### [Activity]
Write an exact copy of the entries below that leaves out all pictures.

### [Information shown]
——————————
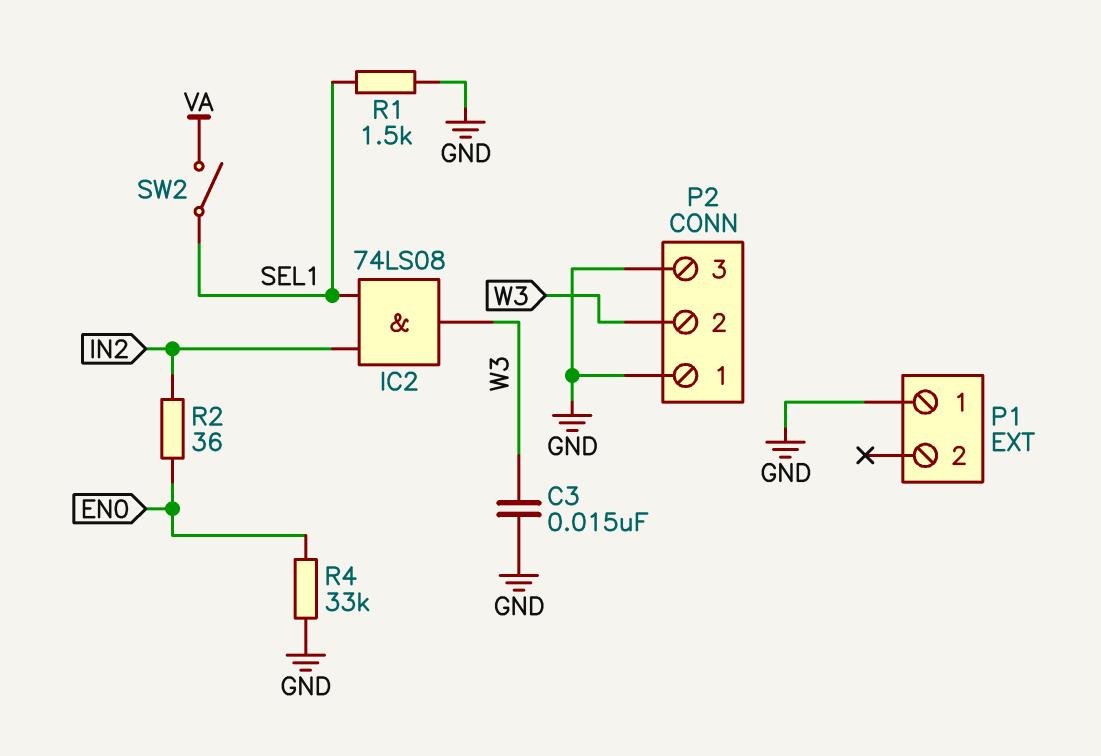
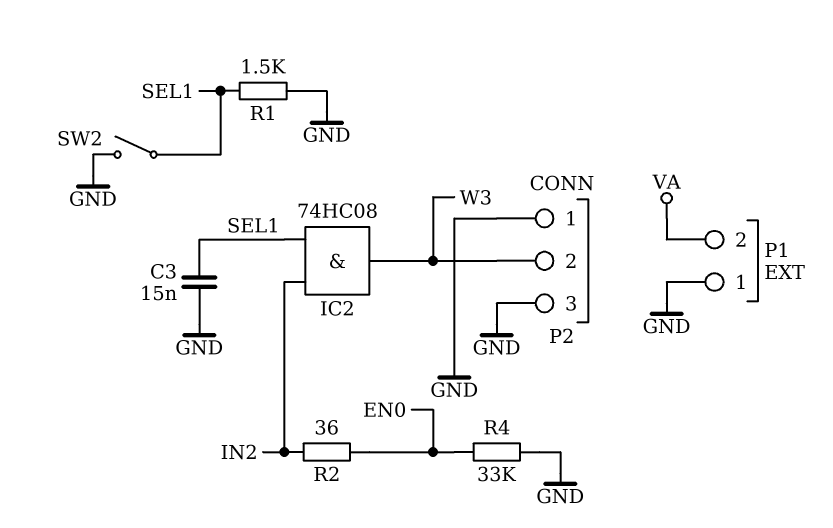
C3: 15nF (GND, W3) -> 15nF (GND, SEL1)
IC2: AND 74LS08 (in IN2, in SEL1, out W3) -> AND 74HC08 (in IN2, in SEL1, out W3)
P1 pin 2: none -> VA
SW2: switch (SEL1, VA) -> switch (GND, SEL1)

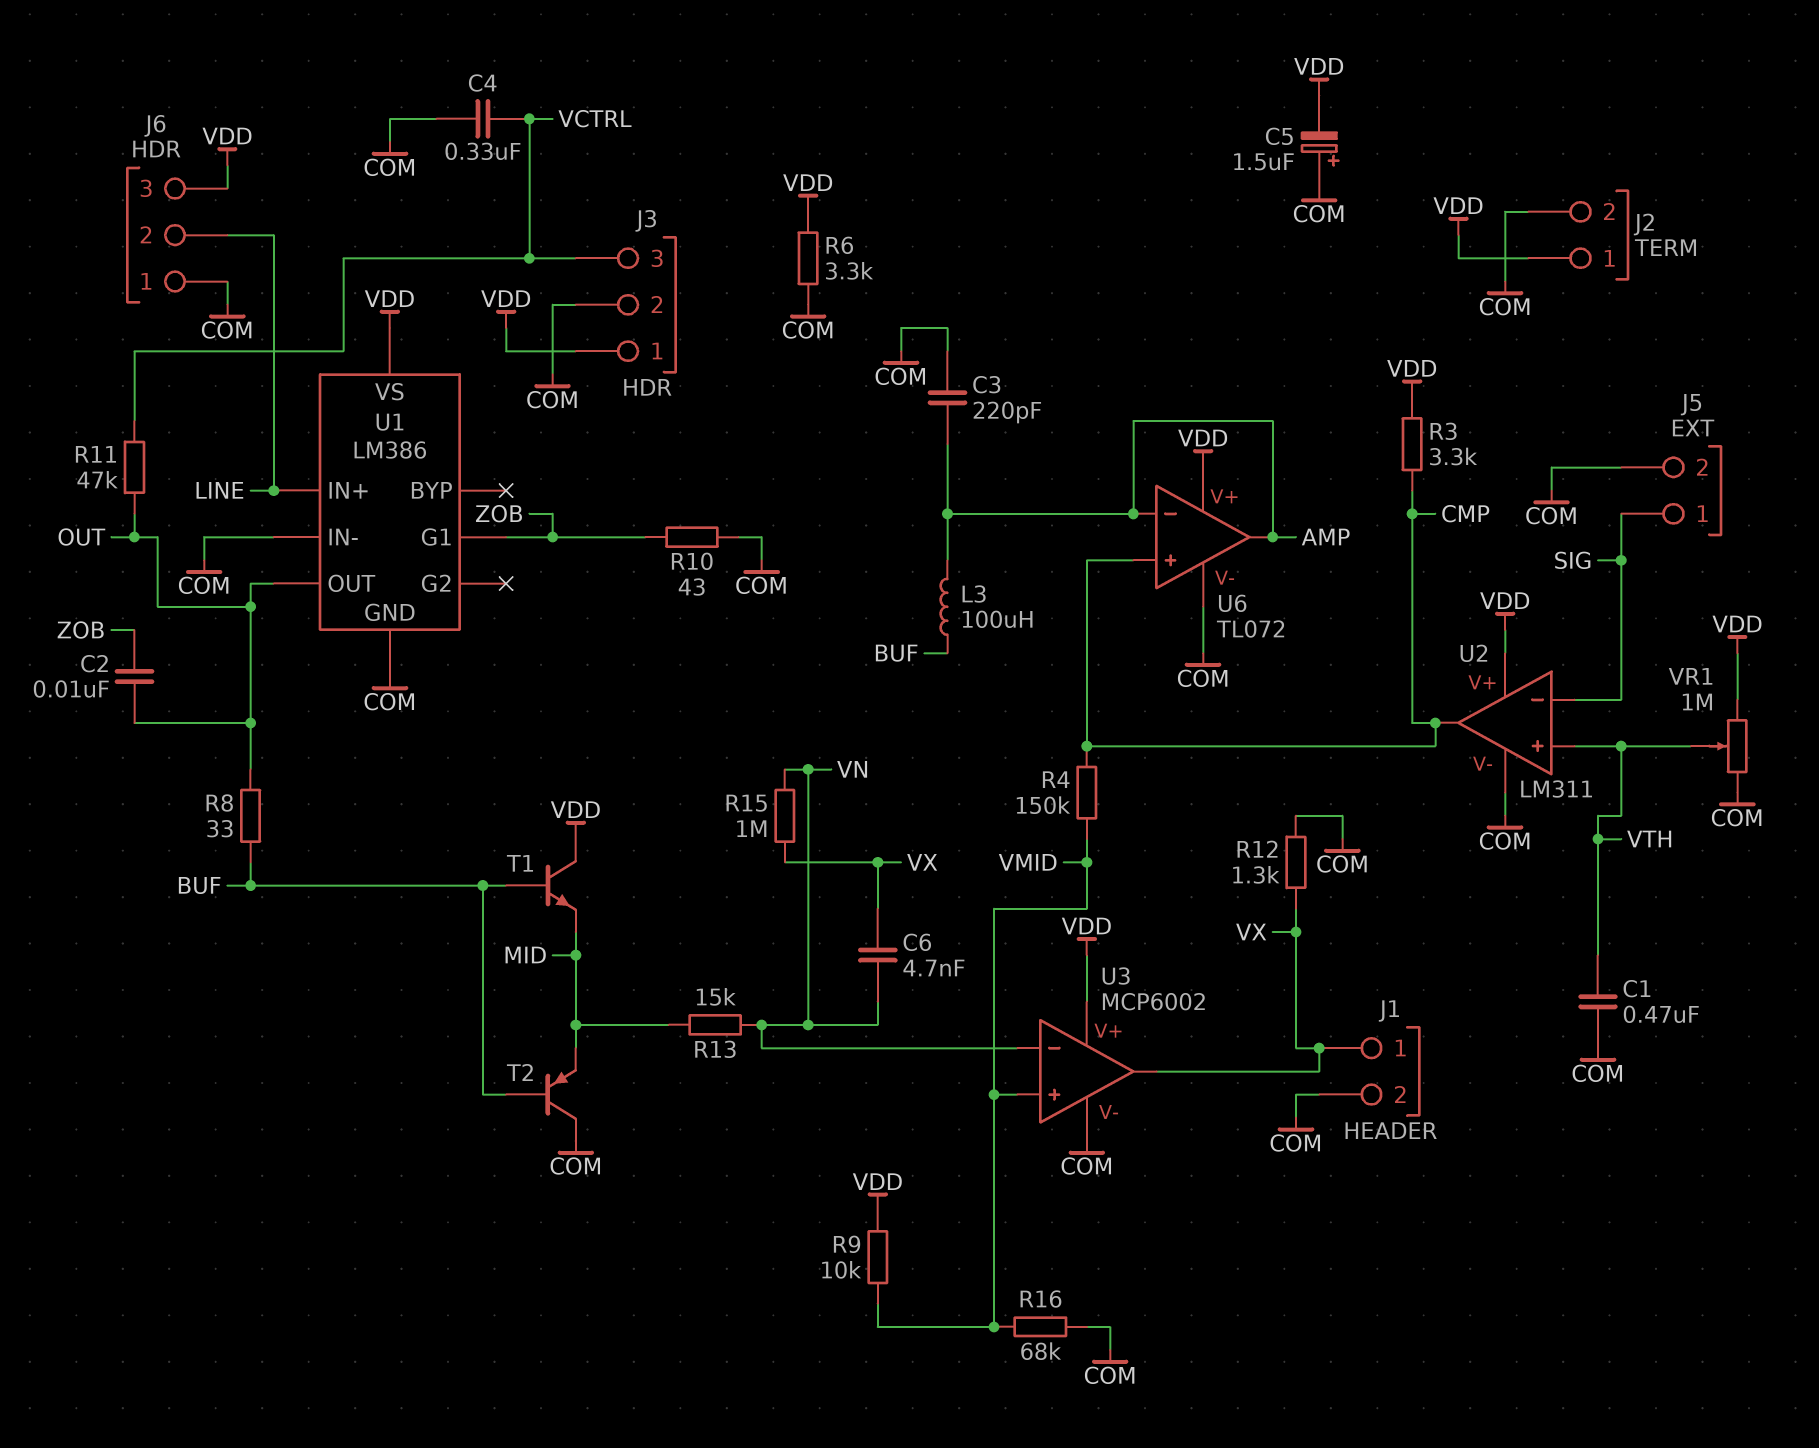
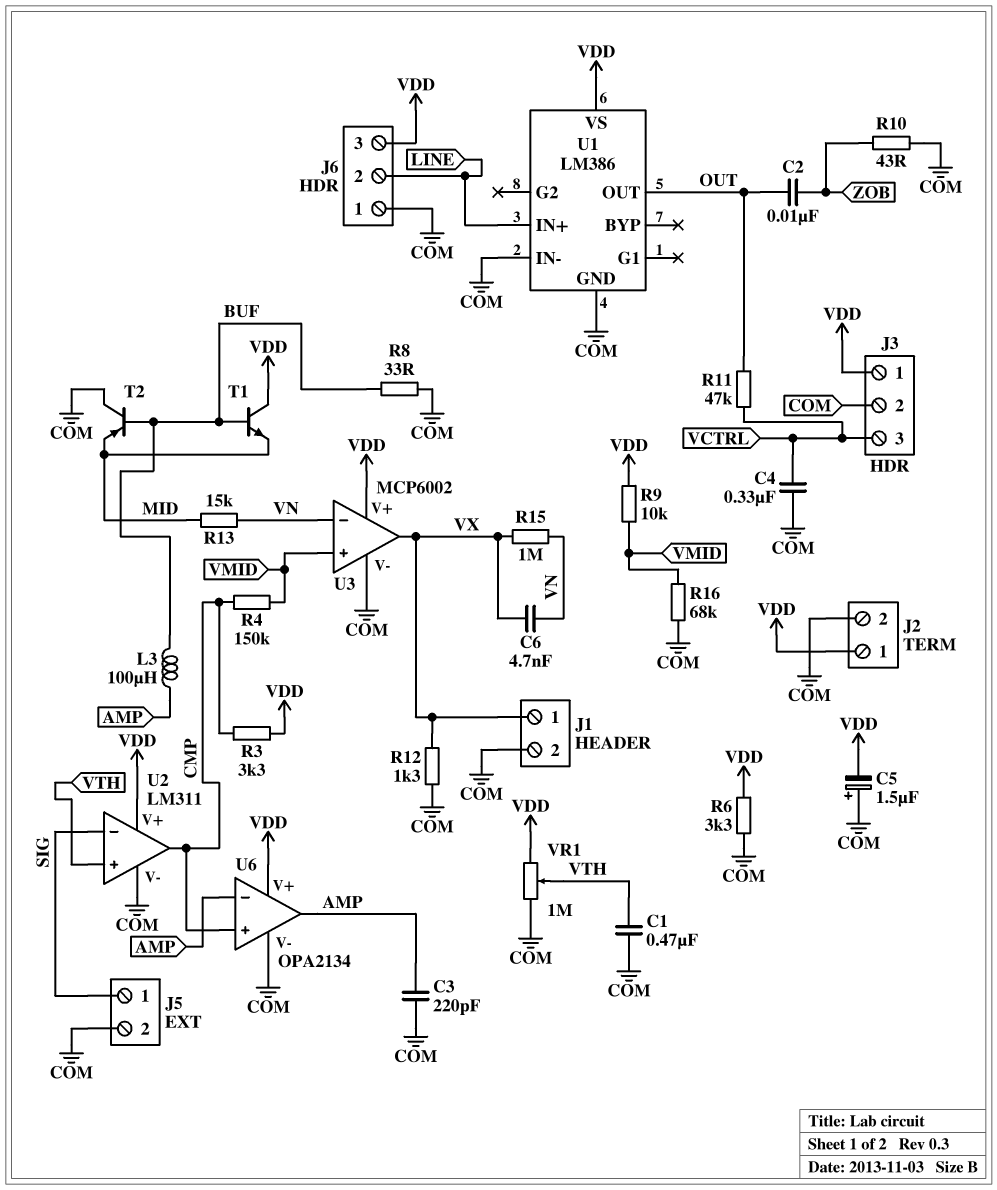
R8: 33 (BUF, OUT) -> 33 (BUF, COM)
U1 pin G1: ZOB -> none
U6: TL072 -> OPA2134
——————————
### [Result of the exercise]
C3: 15nF (GND, W3) -> 15nF (GND, SEL1)
IC2: AND 74LS08 (in IN2, in SEL1, out W3) -> AND 74HC08 (in IN2, in SEL1, out W3)
P1 pin 2: none -> VA
SW2: switch (SEL1, VA) -> switch (GND, SEL1)

R8: 33 (BUF, OUT) -> 33 (BUF, COM)
U1 pin G1: ZOB -> none
U6: TL072 -> OPA2134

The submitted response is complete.